Problem to solve. In the data that follows, how many lines include the string "none"? Answer with the number alone.

· · · · · · ·

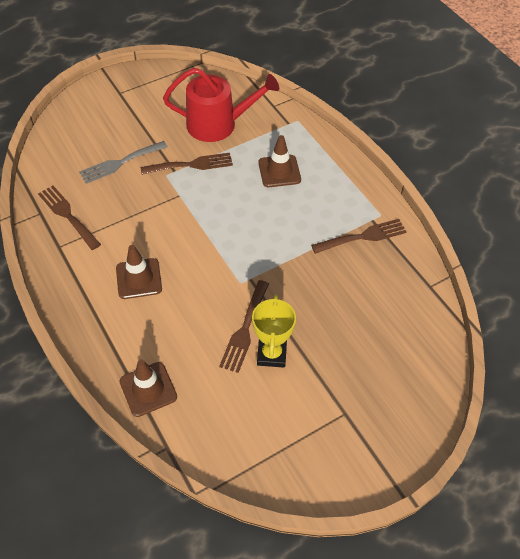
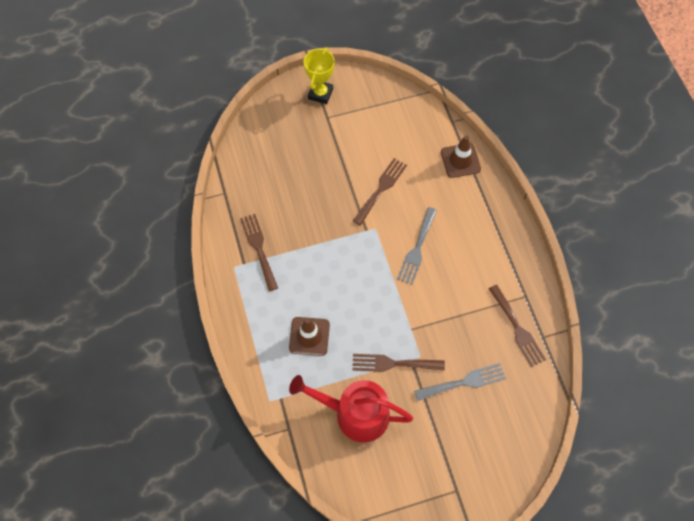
camera: 165 degrees left, 10 degrees up
(139, 278) = (458, 249): brown traffic cone -> none
(187, 270) = (417, 249): none -> grey fork
(271, 354) = (366, 166): yellow trophy -> yellow trophy (320, 94)
(363, 236) = (259, 248): brown fork -> brown fork turned 75 degrees clockwise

· · · · · · ·

Solution to this exercise. 2